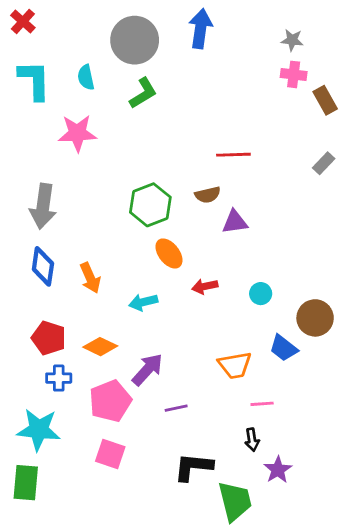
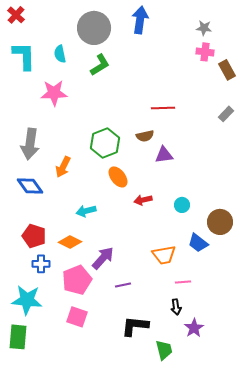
blue diamond: (43, 266) -> (30, 186), turned -44
orange arrow: (90, 278) -> (63, 167), moved, turned 50
cyan arrow: (143, 302) -> (86, 211), moved
green trapezoid: (235, 501) -> (164, 350), size x0.7

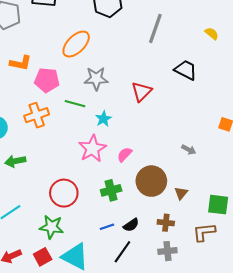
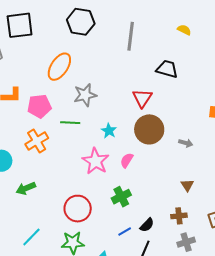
red triangle: (142, 92) -> (142, 98), moved
cyan star: (103, 119) -> (109, 131), moved
brown circle: (151, 181) -> (149, 129), moved

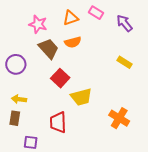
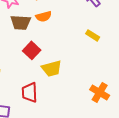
brown trapezoid: (49, 49) -> (21, 22), turned 135
orange cross: (119, 118) -> (100, 92), moved

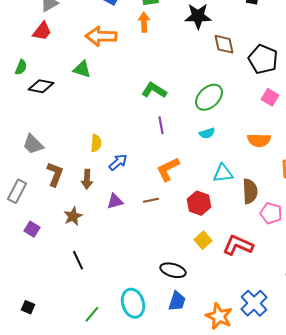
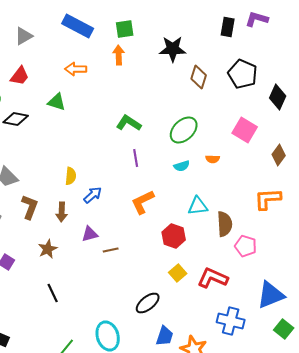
red trapezoid: (42, 31) -> (20, 76), moved
orange arrow: (101, 36) -> (76, 69), size x0.7
brown diamond: (224, 44) -> (199, 77), turned 30
black pentagon: (263, 59) -> (243, 74), moved
pink square: (270, 97) -> (245, 130), size x1.4
orange semicircle: (259, 140) -> (213, 159), moved, size x0.6
brown line: (151, 200) -> (111, 250), moved
black ellipse: (173, 270) -> (148, 303), turned -55
blue trapezoid: (177, 301) -> (165, 336), moved
blue cross: (254, 303) -> (231, 321), moved, turned -32

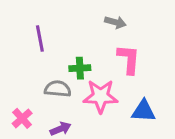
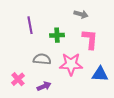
green cross: (80, 68) -> (57, 35), moved

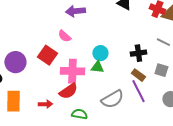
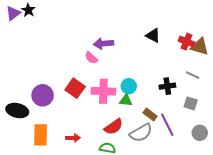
pink semicircle: (64, 36) -> (91, 58), moved
pink cross: (72, 71) -> (103, 91), moved
brown rectangle: (138, 75) -> (150, 115), moved
red semicircle: (68, 91) -> (114, 127), moved

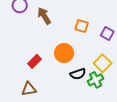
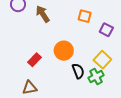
orange square: (82, 26) -> (85, 16), moved
black semicircle: (78, 74) -> (78, 71), turned -91

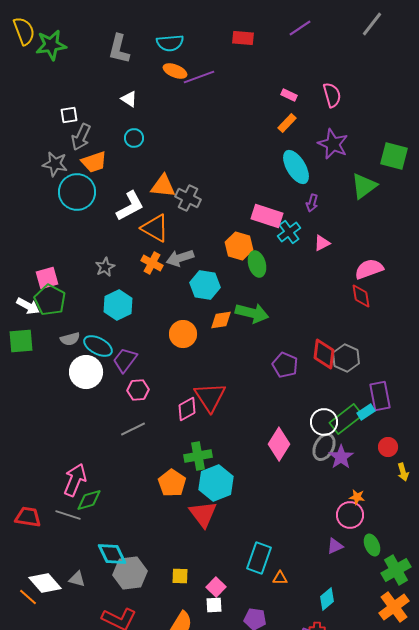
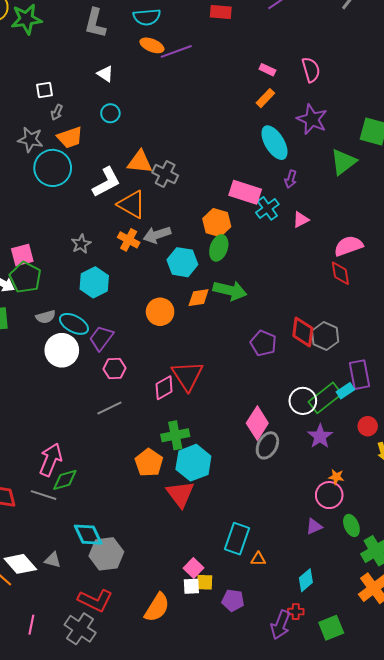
gray arrow: (81, 137) -> (57, 112), size x0.6
green ellipse: (257, 264) -> (219, 248), moved, turned 35
gray ellipse: (324, 447) -> (267, 445), moved
yellow square: (180, 576) -> (205, 582), moved

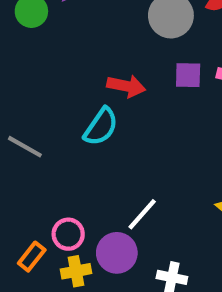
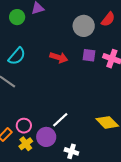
cyan semicircle: (101, 127) -> (17, 56), moved
yellow cross: (76, 271) -> (26, 144), turned -32

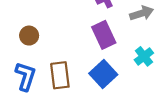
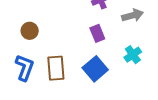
purple rectangle: (104, 35) -> (97, 33), size x0.7

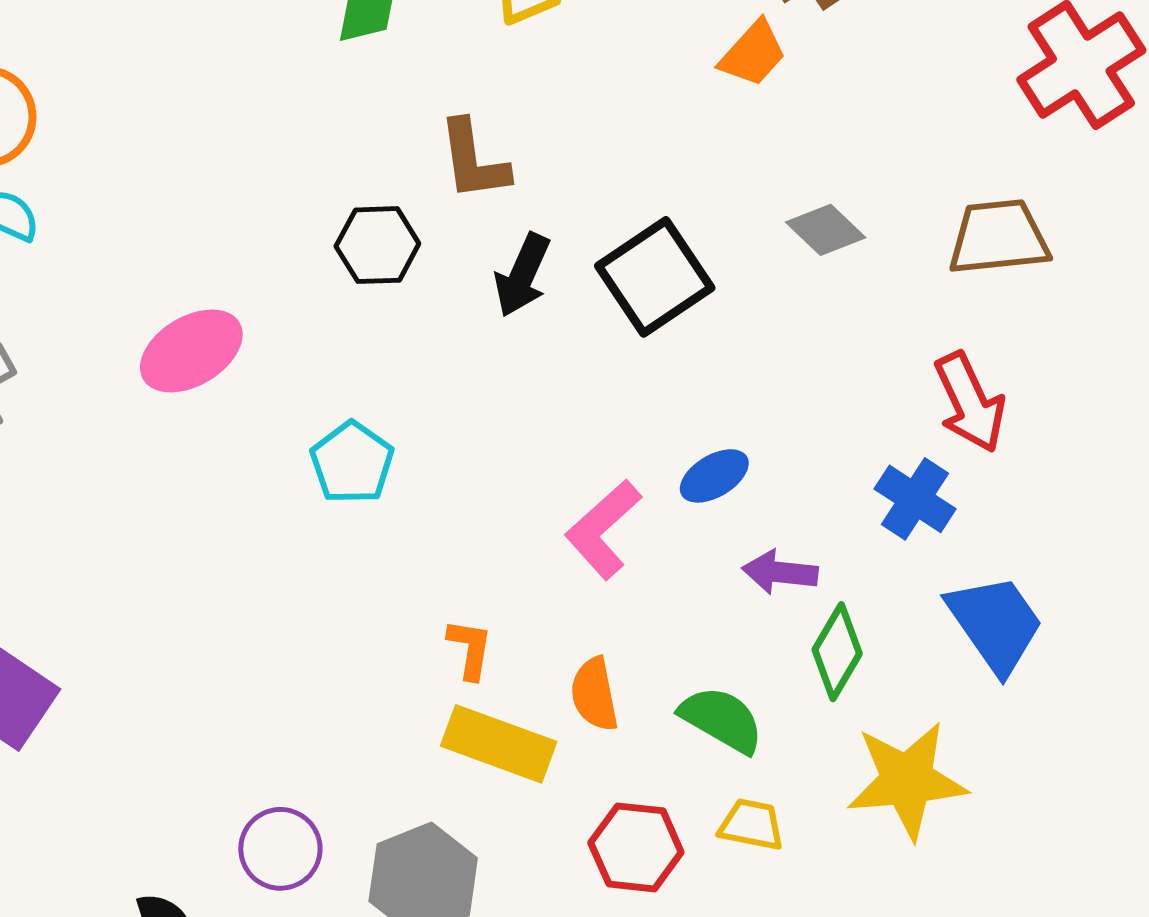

········

> [WHAT TO DO]: Print the entries again exactly as they appear above. Do not print the pictures.

> [EXERCISE RESULT]:
blue diamond: (43, 266) -> (30, 186), turned -44
orange arrow: (90, 278) -> (63, 167), moved, turned 50
cyan arrow: (143, 302) -> (86, 211), moved
green trapezoid: (235, 501) -> (164, 350), size x0.7

red triangle: (142, 92) -> (142, 98), moved
cyan star: (103, 119) -> (109, 131), moved
brown circle: (151, 181) -> (149, 129), moved

brown trapezoid: (49, 49) -> (21, 22), turned 135
orange cross: (119, 118) -> (100, 92), moved

red trapezoid: (42, 31) -> (20, 76), moved
orange arrow: (101, 36) -> (76, 69), size x0.7
brown diamond: (224, 44) -> (199, 77), turned 30
black pentagon: (263, 59) -> (243, 74), moved
pink square: (270, 97) -> (245, 130), size x1.4
orange semicircle: (259, 140) -> (213, 159), moved, size x0.6
brown line: (151, 200) -> (111, 250), moved
black ellipse: (173, 270) -> (148, 303), turned -55
blue trapezoid: (177, 301) -> (165, 336), moved
blue cross: (254, 303) -> (231, 321), moved, turned -32

green cross: (80, 68) -> (57, 35), moved

pink semicircle: (64, 36) -> (91, 58), moved
pink cross: (72, 71) -> (103, 91), moved
brown rectangle: (138, 75) -> (150, 115), moved
red semicircle: (68, 91) -> (114, 127), moved

orange square: (82, 26) -> (85, 16), moved
black semicircle: (78, 74) -> (78, 71), turned -91

gray arrow: (81, 137) -> (57, 112), size x0.6
green ellipse: (257, 264) -> (219, 248), moved, turned 35
gray ellipse: (324, 447) -> (267, 445), moved
yellow square: (180, 576) -> (205, 582), moved

cyan semicircle: (101, 127) -> (17, 56), moved
yellow cross: (76, 271) -> (26, 144), turned -32

purple rectangle: (104, 35) -> (97, 33), size x0.7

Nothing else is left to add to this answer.